Change detection data
****************************************
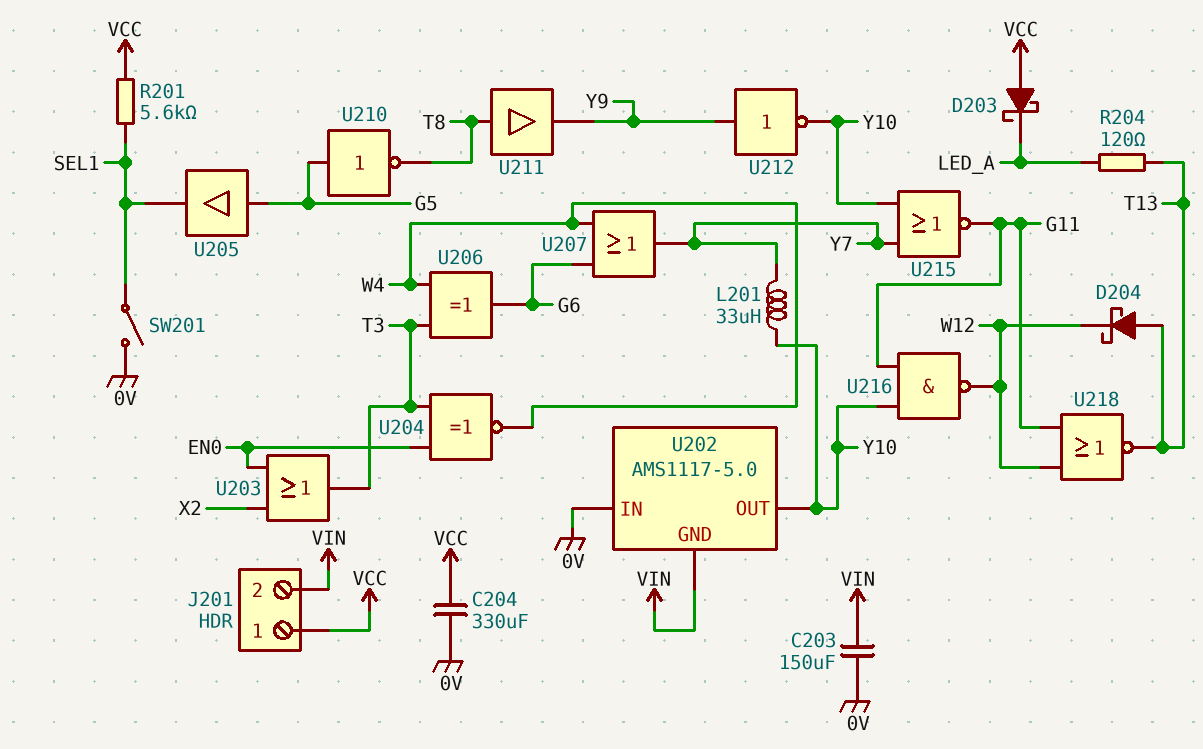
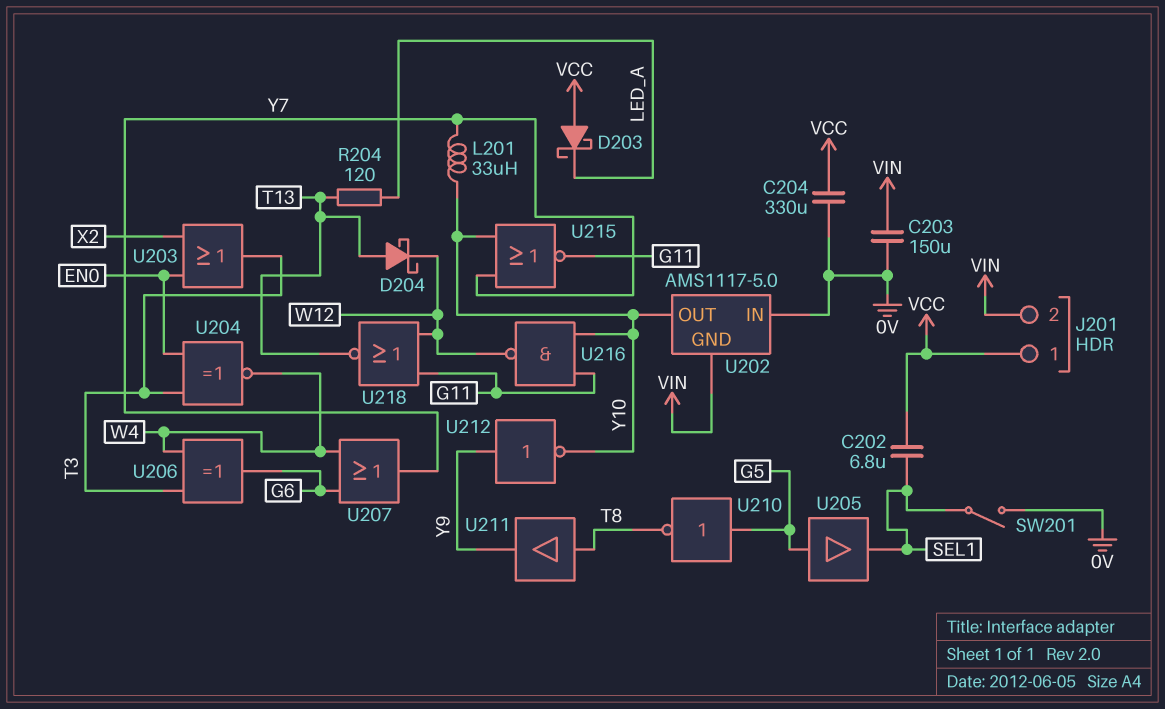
C202: none -> 6.8uF (SEL1, VCC)
R201: 5.6k (SEL1, VCC) -> none

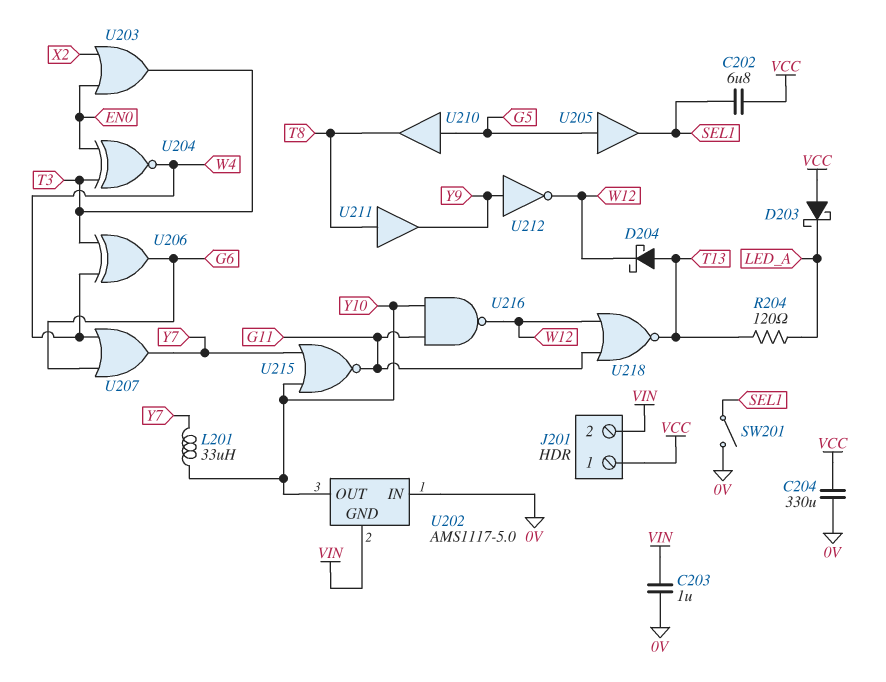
C203: 150uF (0V, VIN) -> 1uF (0V, VIN)
U210: NOT (in G5, out T8) -> buffer (in G5, out T8)
U212: NOT (in Y9, out Y10) -> NOT (in Y9, out W12)

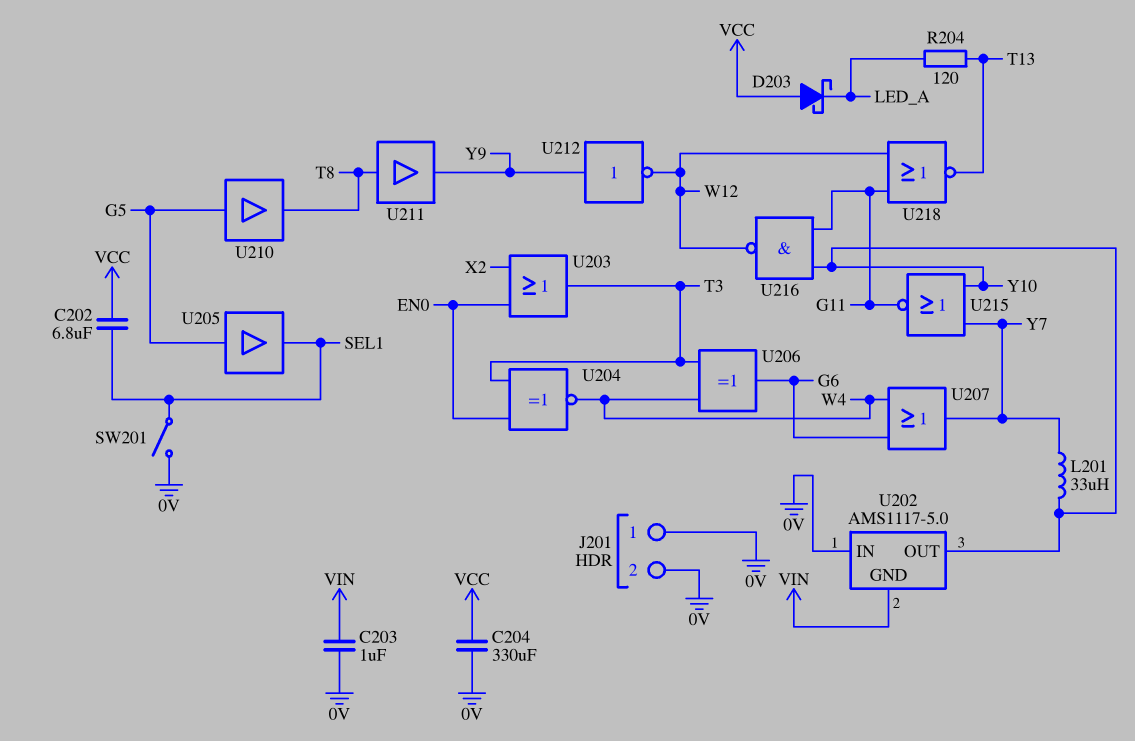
D204: schottky (A T13, K W12) -> none
J201 pin 1: VCC -> 0V
J201 pin 2: VIN -> 0V

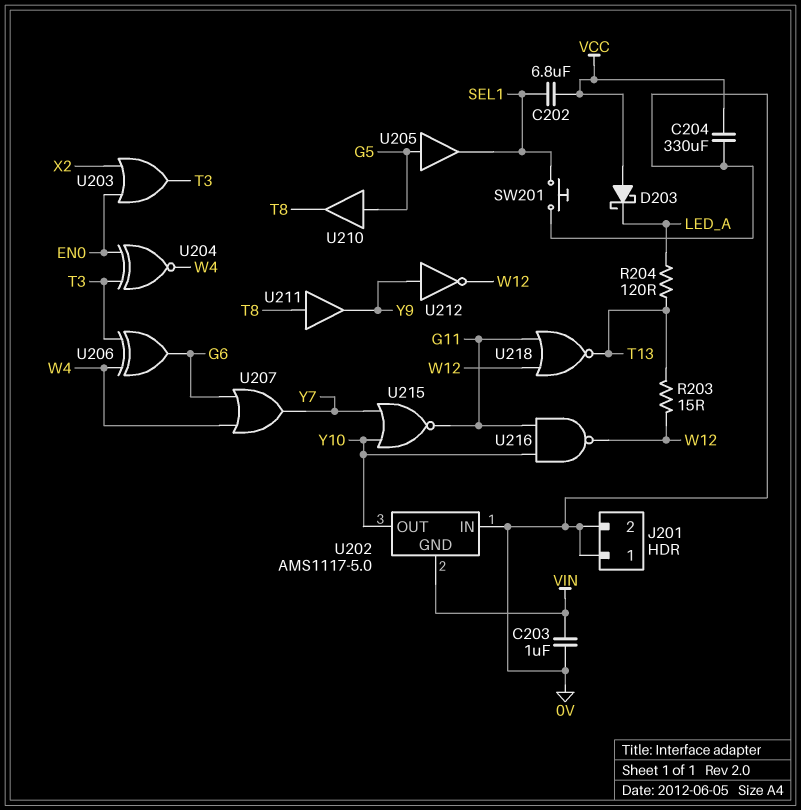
L201: 33uH (Y7, Y10) -> none
R203: none -> 15 (T13, W12)
SW201: switch (0V, SEL1) -> button (0V, SEL1)

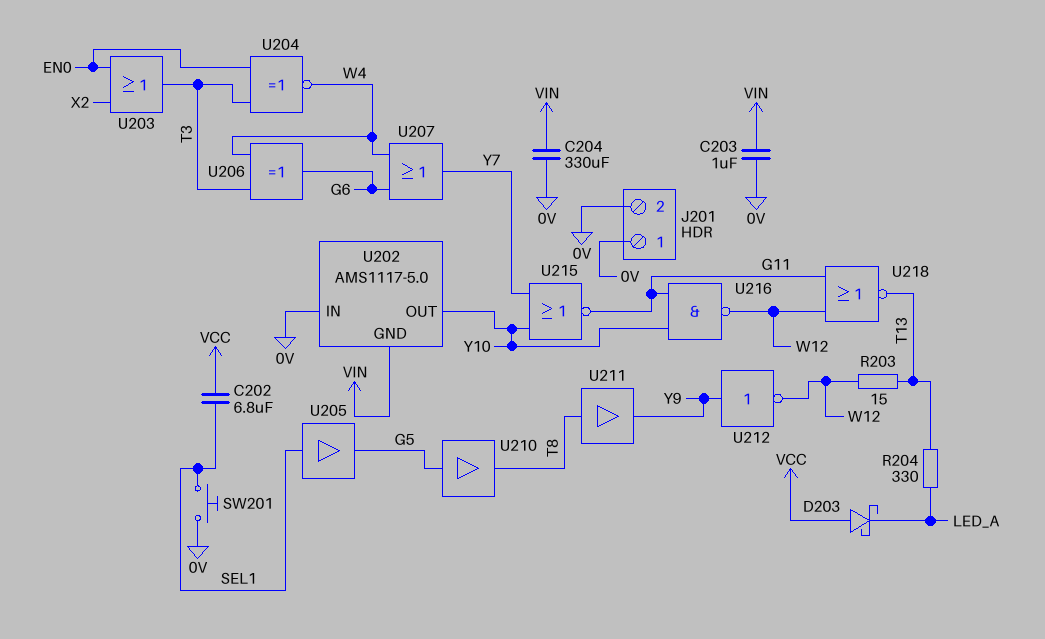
C204: 330uF (0V, VCC) -> 330uF (0V, VIN)
R204: 120 (LED_A, T13) -> 330 (LED_A, T13)
U205: buffer (in G5, out SEL1) -> buffer (in SEL1, out G5)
****************************************
**WHAT YOU NEED TO DO:** Copy each line from the entries above that has the word "buffer" in it.

**YOUR RESPONSE:**
U210: NOT (in G5, out T8) -> buffer (in G5, out T8)
U205: buffer (in G5, out SEL1) -> buffer (in SEL1, out G5)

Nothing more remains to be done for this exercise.